== ACTIVITY ==
Reproduce each line of the entries that carries "bear".

== DATA EXTRACTS ==
- Opening Delimiter -
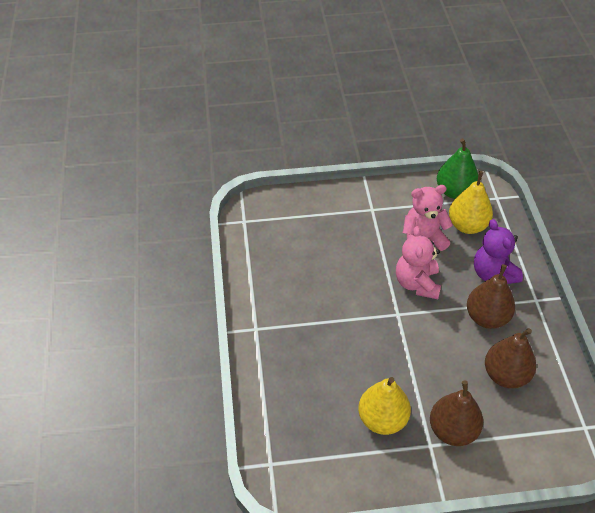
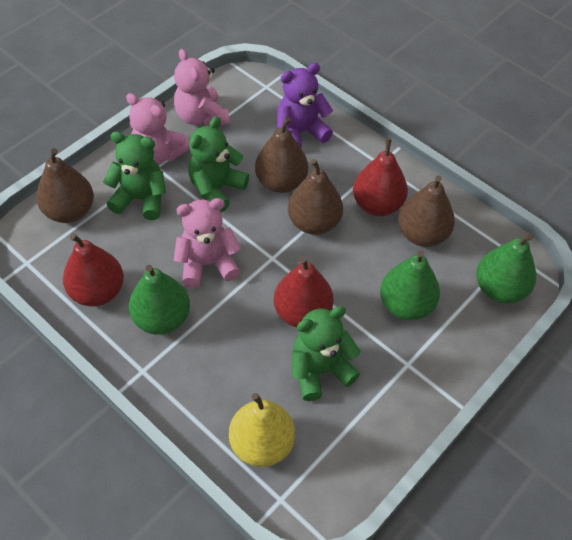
brown pear: [430,381,483,446] [467,264,515,329] [485,328,536,388] = 3 -> [37,148,94,223] [255,117,308,193] [288,159,343,235] [398,176,455,247] = 4
green pear: [437,138,478,199] = 1 -> [129,265,190,335] [380,250,440,320] [476,233,536,304] = 3
green teddy bear: none = 0 -> [103,131,166,220] [188,116,249,213] [292,306,360,401] = 3
pink teddy bear: [396,226,441,299] [403,185,453,251] = 2 -> [126,93,190,164] [174,49,229,126] [174,198,241,288] = 3
red pear: none = 0 -> [63,233,124,306] [274,257,334,327] [353,138,408,216] = 3
yellow pear: [358,377,411,435] [449,171,493,234] = 2 -> [229,393,295,467] = 1

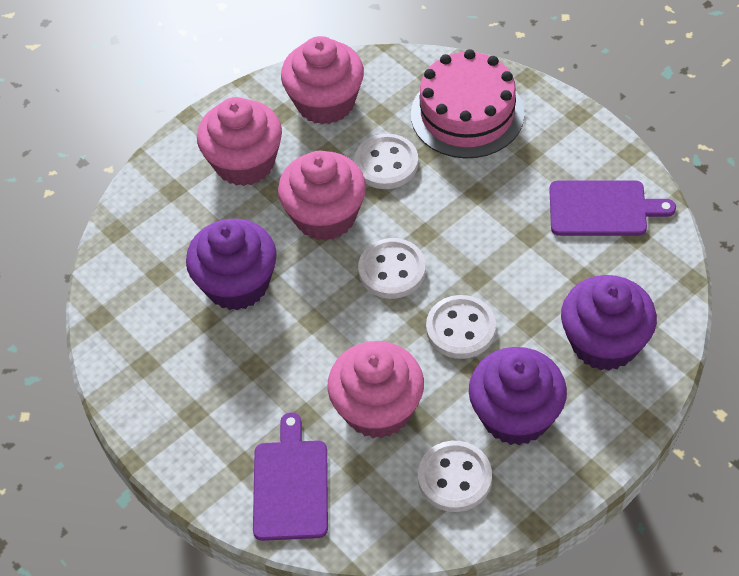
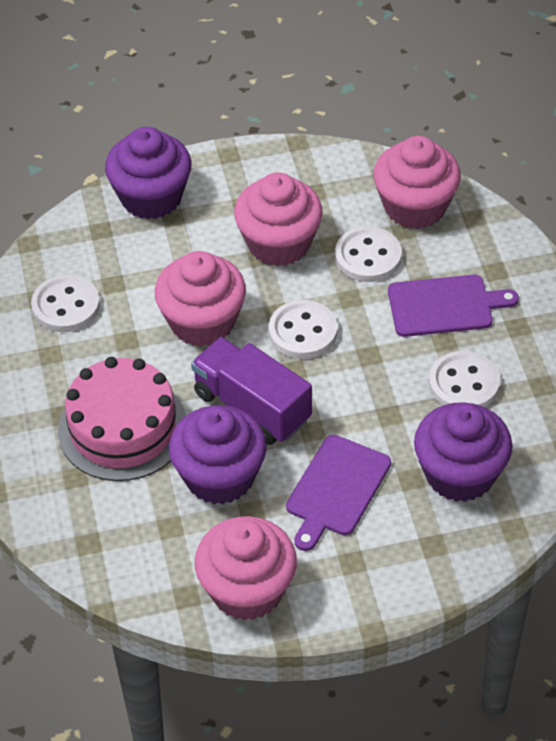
purple truck: none = 0 -> [191,337,312,445] = 1

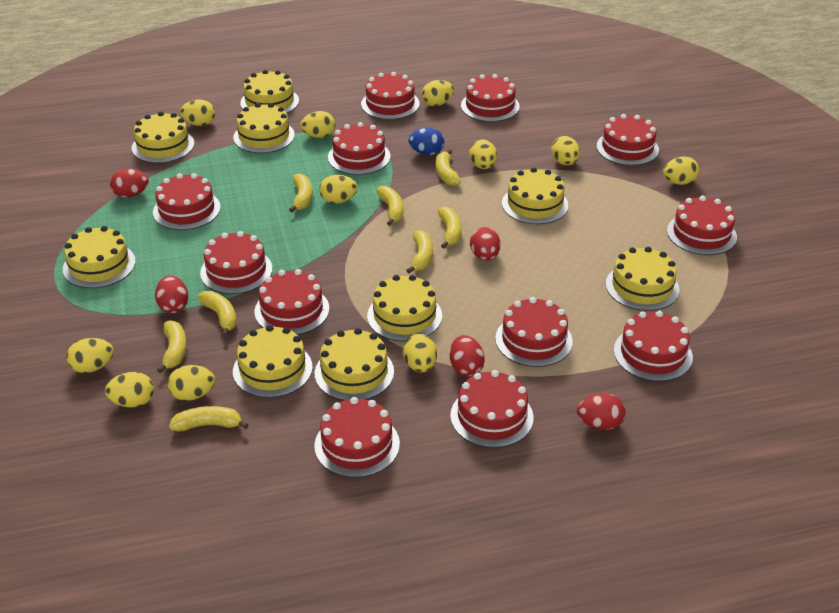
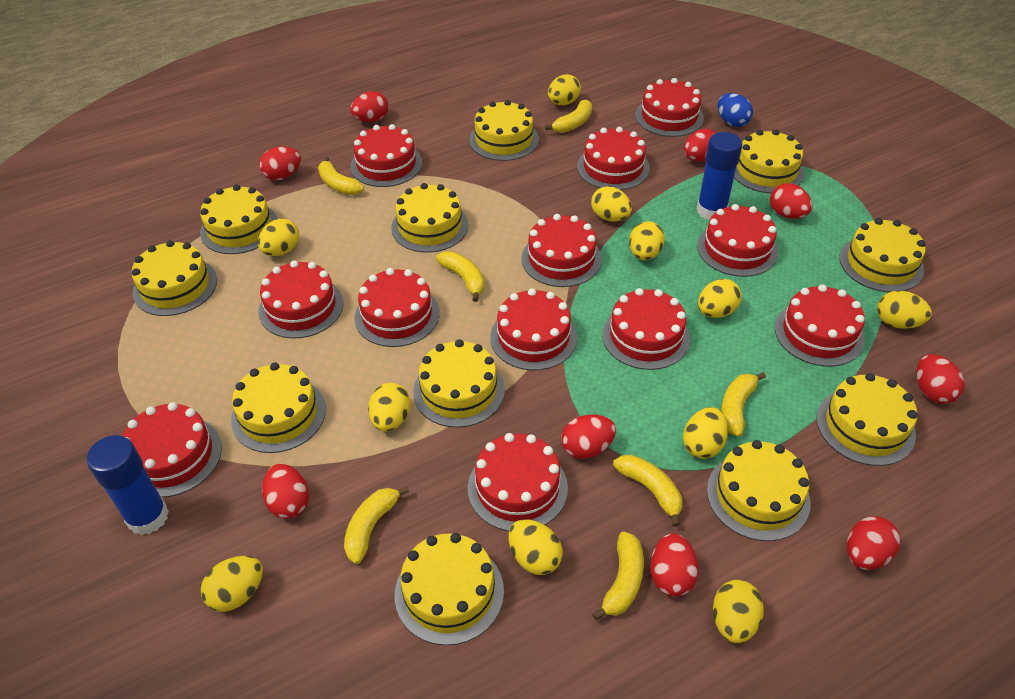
blue glue stick: none = 0 -> [87,435,169,535] [697,132,742,220] = 2
red egg: [110,169,149,198] [155,275,188,313] [450,335,485,376] [470,227,501,261] [577,393,626,430] = 5 -> [259,147,301,180] [262,464,309,519] [350,91,388,122] [561,415,616,459] [650,533,699,597] [684,129,716,161] [770,183,812,219] [847,516,900,570] [916,354,965,404] = 9
yellow banana: [157,320,187,373] [169,406,248,432] [198,291,237,336] [289,173,313,213] [376,186,404,226] [406,230,433,274] [436,149,461,186] [438,207,462,249] = 8 -> [318,156,364,195] [344,486,409,564] [436,251,485,302] [545,100,592,133] [592,531,644,621] [613,455,682,527] [721,372,766,437] = 7
yellow cake: [63,226,136,288] [132,112,194,163] [233,103,295,153] [233,325,313,398] [240,70,299,113] [315,328,394,401] [367,275,442,341] [502,167,568,224] [606,247,679,311] = 9 -> [131,240,217,316] [200,184,278,254] [231,362,326,453] [391,183,469,253] [395,533,504,645] [413,339,505,428] [469,100,539,161] [707,440,811,541] [734,130,804,193] [817,373,918,466] [839,218,926,292] = 11

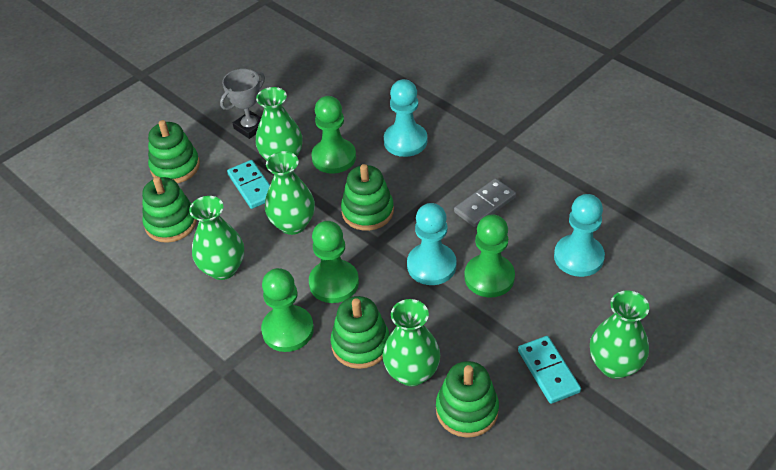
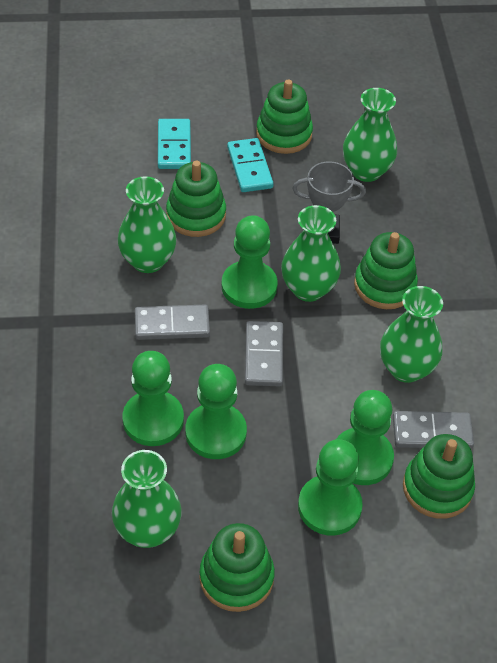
green pawn: [261,268,314,352] [309,221,359,303] [311,96,356,174] [464,214,515,298] = 4 -> [123,351,184,446] [185,364,247,459] [222,215,278,309] [298,439,363,536] [336,390,394,485] = 5
grey domino: [454,178,516,227] = 1 -> [135,305,210,340] [245,321,283,386] [393,411,474,449] = 3
turquoise pawn: [384,79,427,157] [407,203,456,285] [554,194,605,277] = 3 -> none = 0

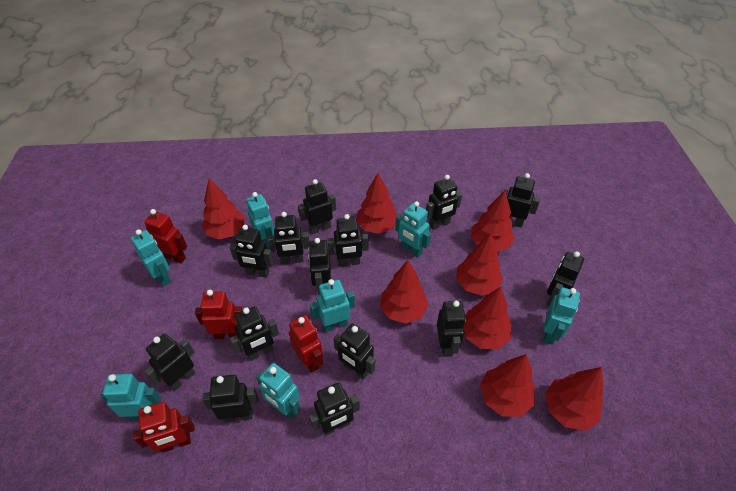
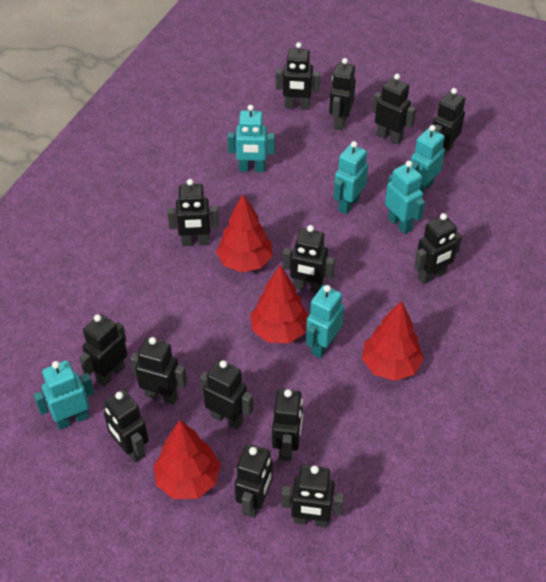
red robot: [133,402,195,453] [144,209,187,263] [195,290,243,339] [289,315,323,373] = 4 -> none = 0
red tree: [202,179,244,239] [357,173,397,234] [380,260,428,324] [456,233,503,296] [464,287,511,349] [471,191,515,252] [480,354,535,417] [545,367,604,431] = 8 -> [154,420,220,499] [216,194,273,272] [250,265,309,344] [362,301,424,381] = 4
turquoise robot: [101,374,161,420] [131,229,171,286] [246,192,274,249] [256,363,301,419] [310,279,355,332] [395,201,431,258] [543,287,580,345] = 7 -> [34,360,95,430] [228,105,275,172] [306,285,344,358] [334,141,368,214] [385,161,425,234] [411,125,445,194] = 6

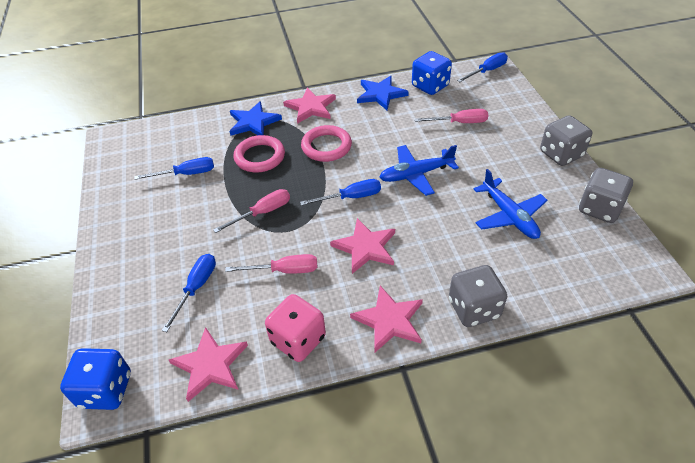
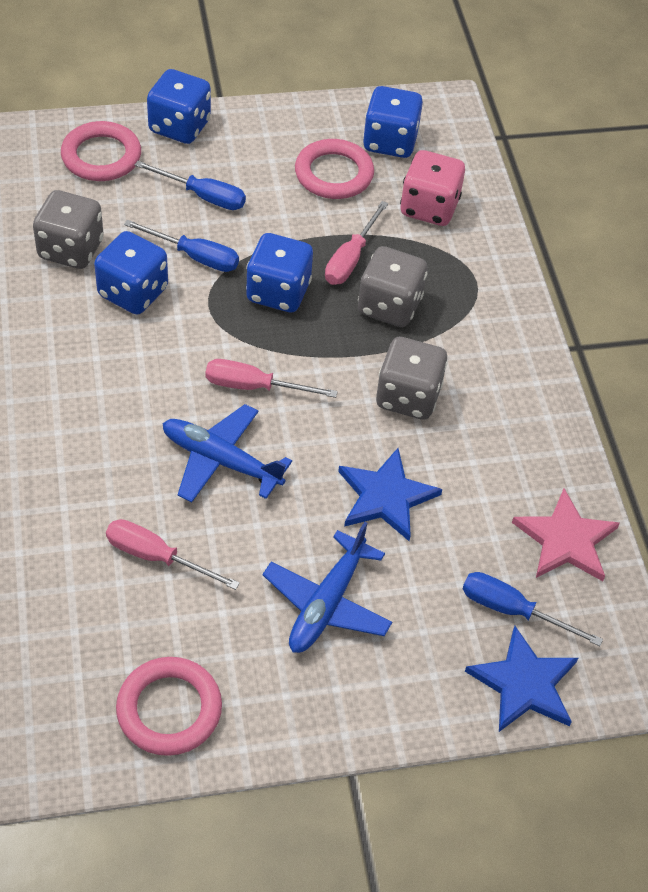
blue dice: [60,348,131,410] [412,51,452,95] = 2 -> [94,231,168,315] [147,69,211,144] [246,233,313,312] [363,86,423,158] = 4
blue screwdriver: [134,157,214,180] [162,254,216,332] [300,179,381,206] [457,52,508,82] = 4 -> [124,220,239,272] [134,161,246,210] [463,572,603,646] = 3
pink ring: [234,135,285,173] [301,125,352,162] = 2 -> [61,121,141,181] [116,657,222,756] [295,139,374,199] = 3
pink star: [169,327,248,402] [283,87,336,124] [330,218,395,274] [350,286,423,352] = 4 -> [512,488,620,581] = 1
- Closing Delimiter -
== RESULT FOR THIS EXERCISE ==
green teddy bear: none = 0 -> [103,131,166,220] [188,116,249,213] [292,306,360,401] = 3
pink teddy bear: [396,226,441,299] [403,185,453,251] = 2 -> [126,93,190,164] [174,49,229,126] [174,198,241,288] = 3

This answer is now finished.